* _HOW TO COMPLETE THIS TASK_
Word for word, and with pictures excluded, copy out all the records that follow.

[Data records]
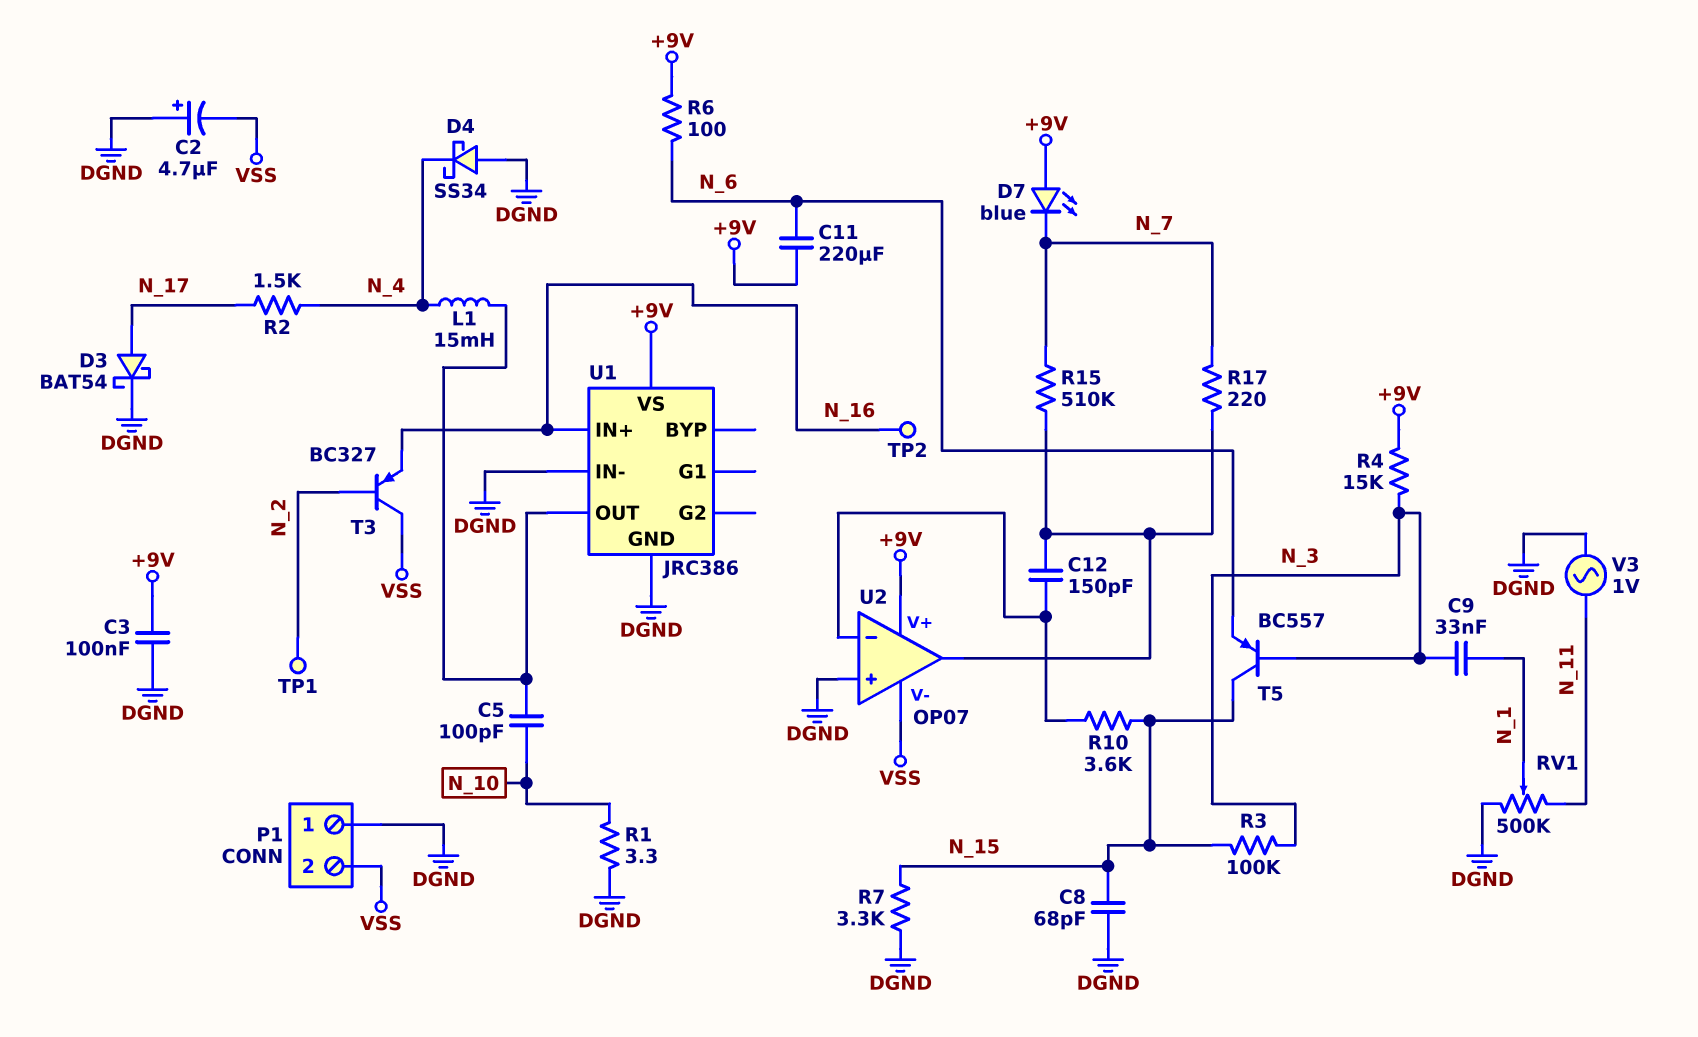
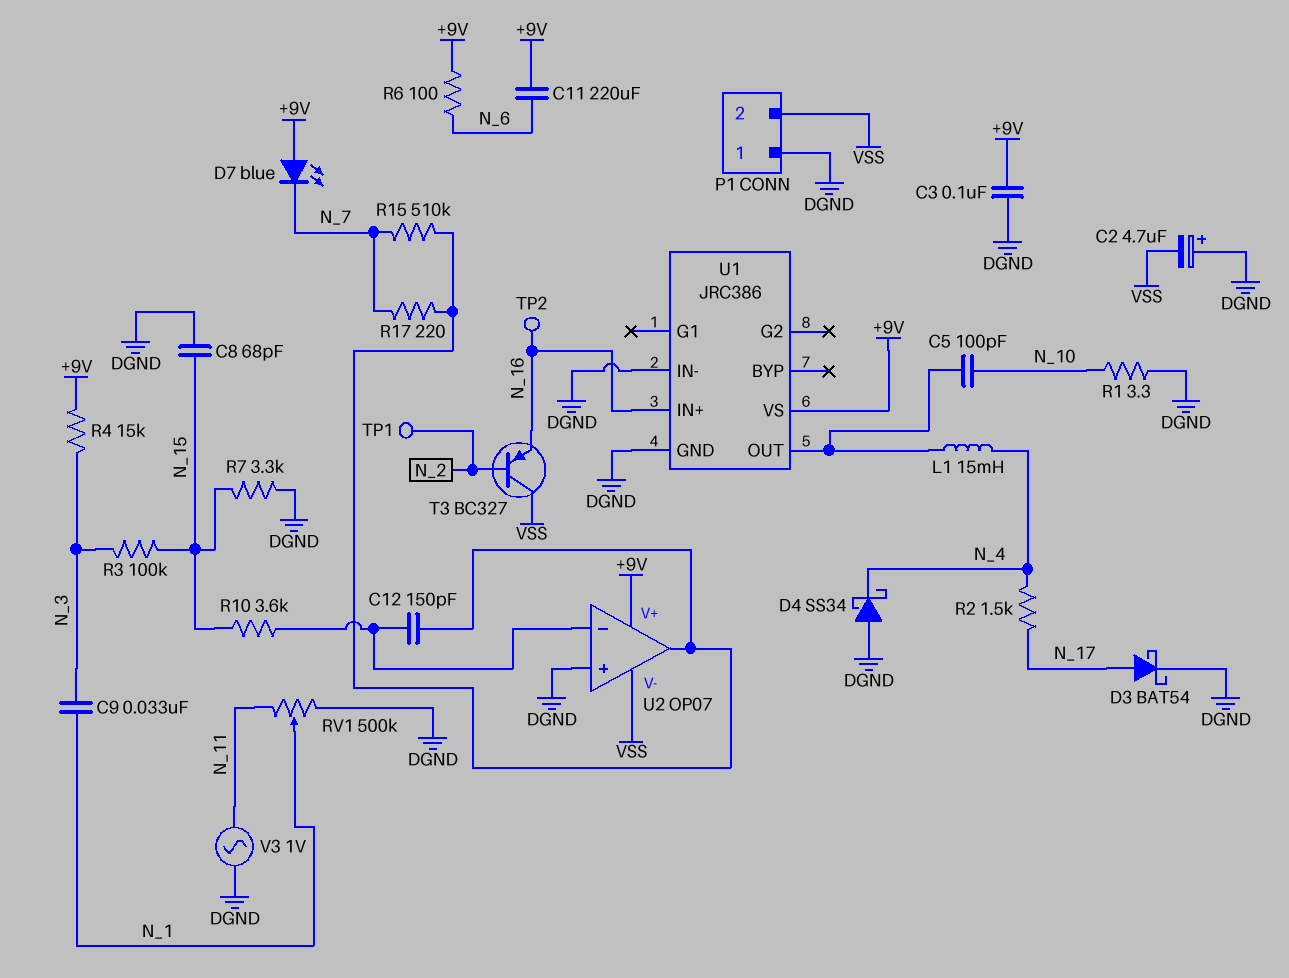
T5: PNP BC557 (B N_3, C N_15, E N_6) -> none

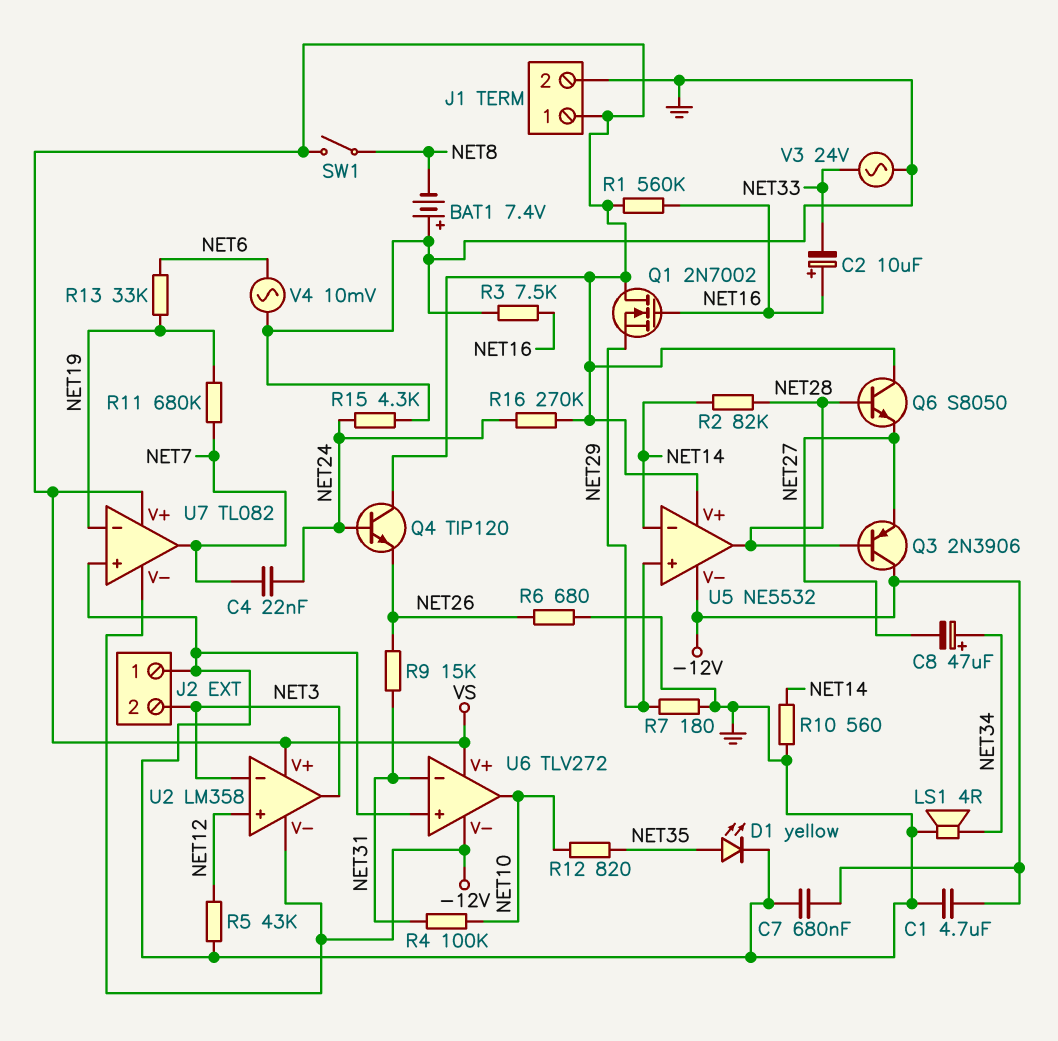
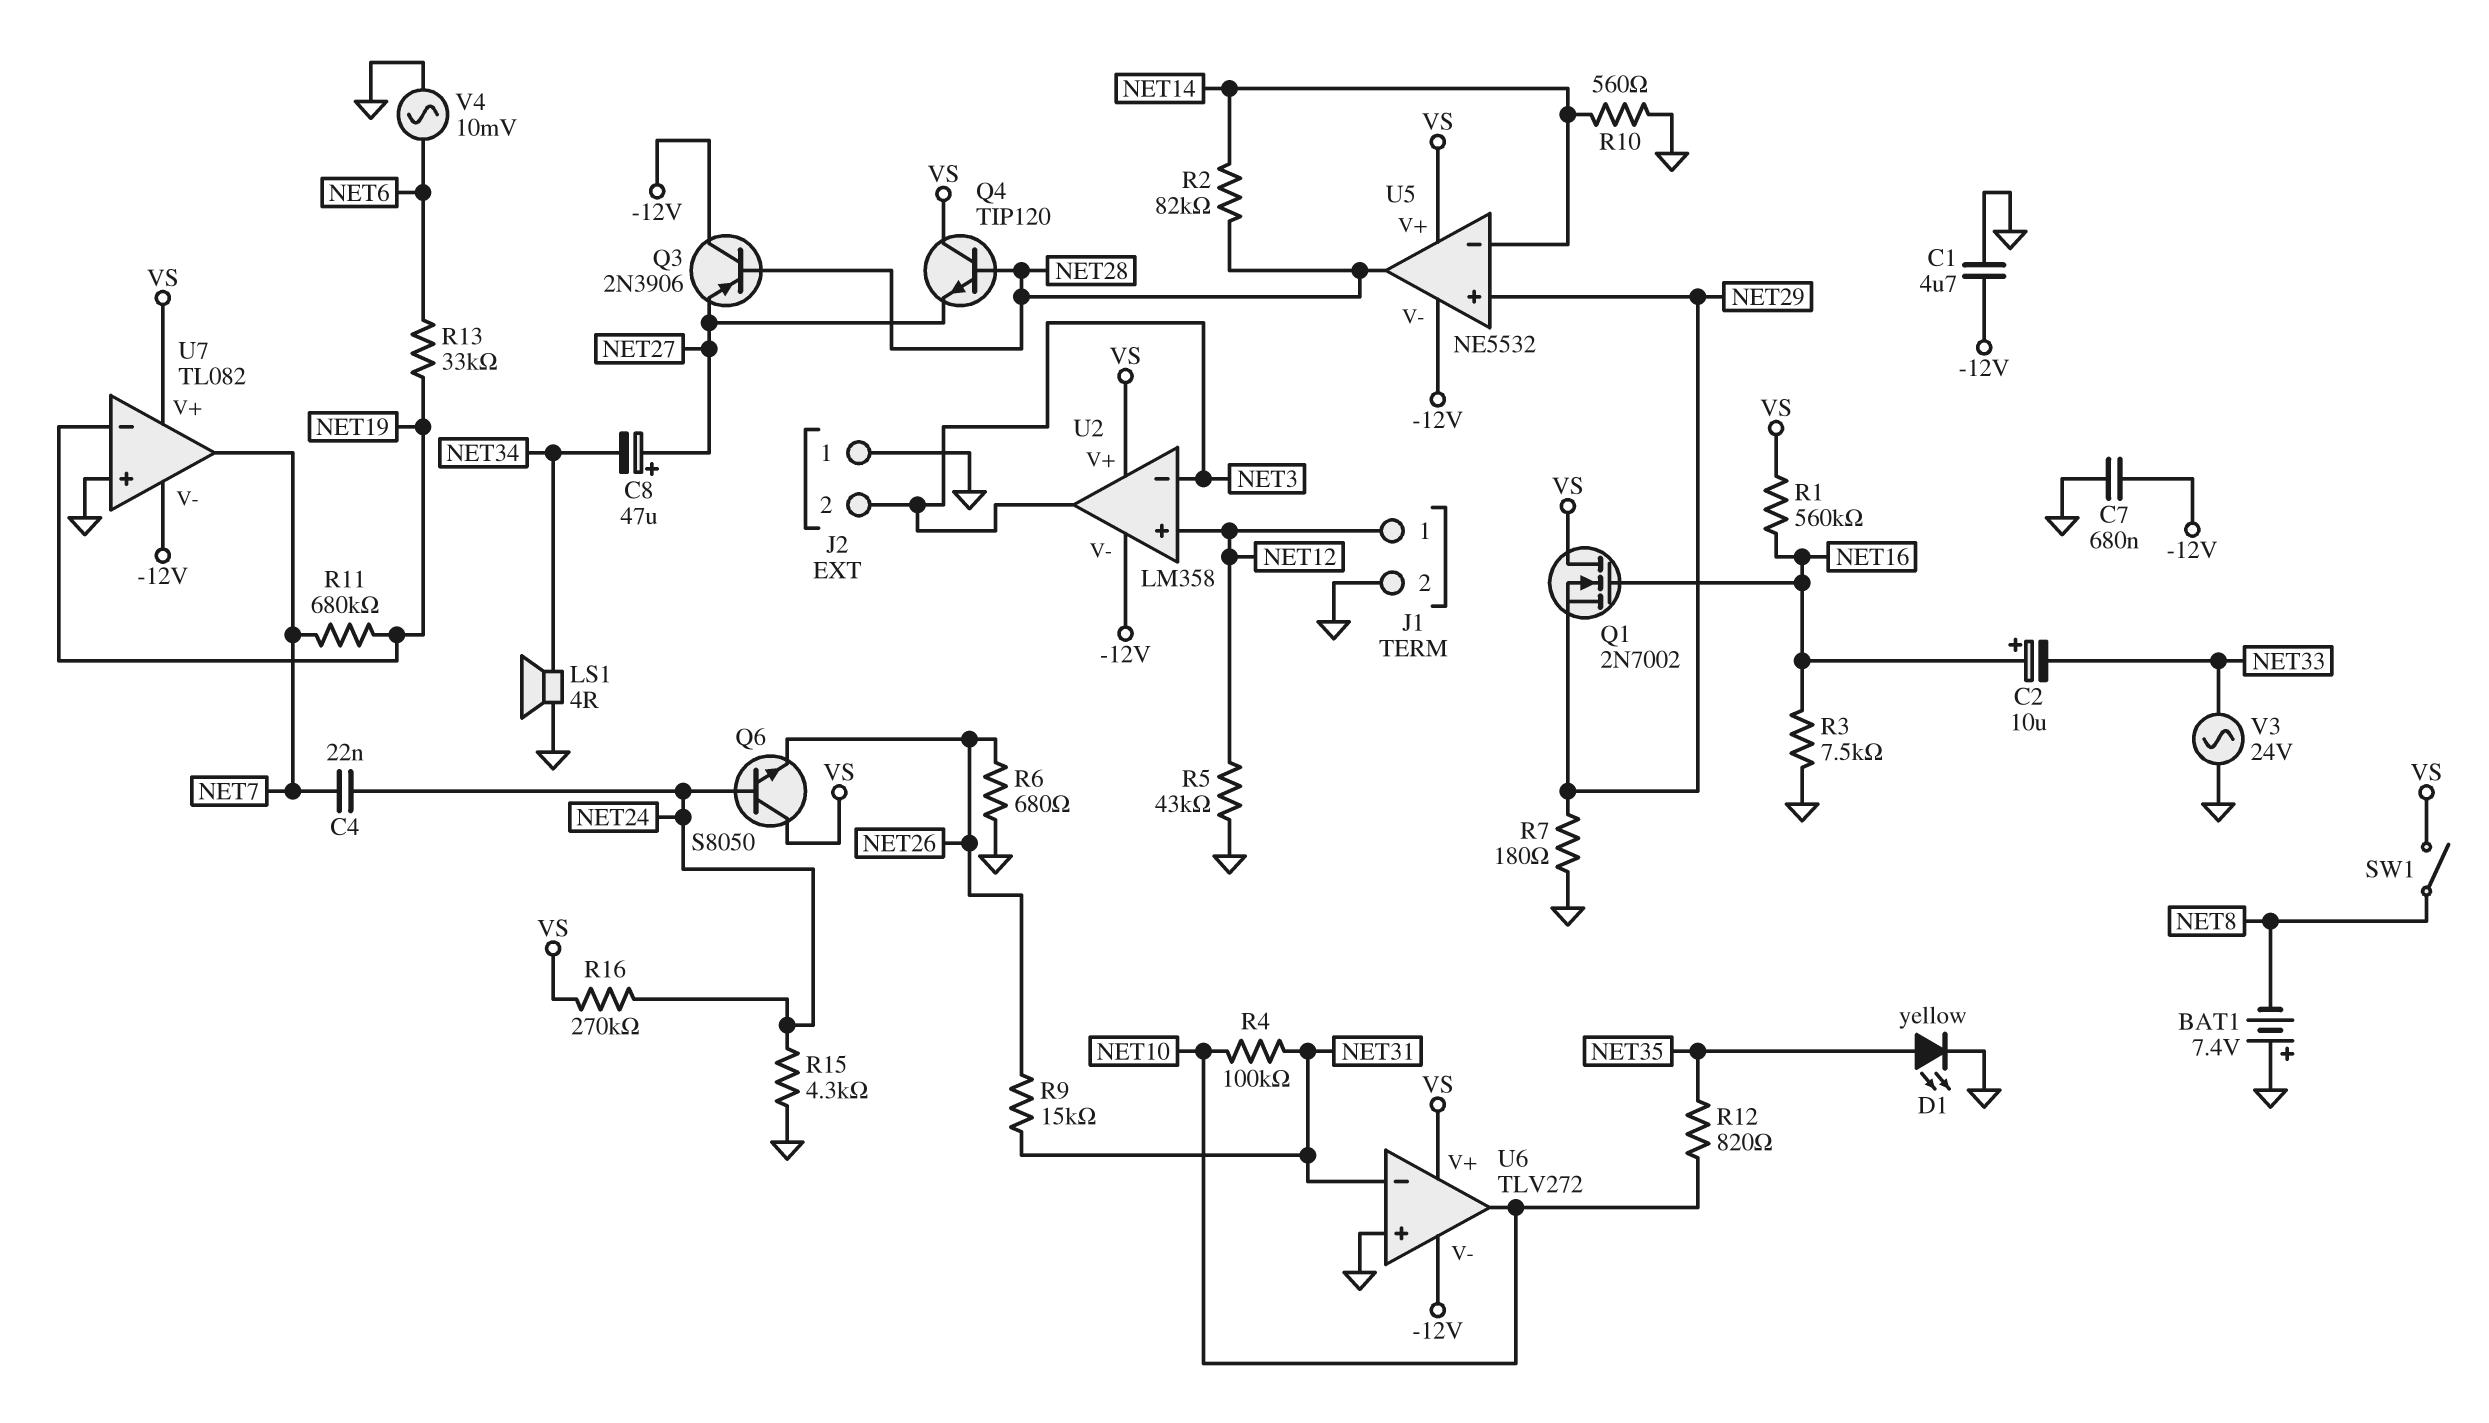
C8: 47uF (plus NET34, minus NET27) -> 47uF (plus NET27, minus NET34)
J1 pin 1: VS -> NET12
Q4: NPN TIP120 (B NET24, C VS, E NET26) -> NPN TIP120 (B NET28, C VS, E NET27)
Q6: NPN S8050 (B NET28, C VS, E NET27) -> NPN S8050 (B NET24, C VS, E NET26)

* _EXERCISE ANSWER_
T5: PNP BC557 (B N_3, C N_15, E N_6) -> none

C8: 47uF (plus NET34, minus NET27) -> 47uF (plus NET27, minus NET34)
J1 pin 1: VS -> NET12
Q4: NPN TIP120 (B NET24, C VS, E NET26) -> NPN TIP120 (B NET28, C VS, E NET27)
Q6: NPN S8050 (B NET28, C VS, E NET27) -> NPN S8050 (B NET24, C VS, E NET26)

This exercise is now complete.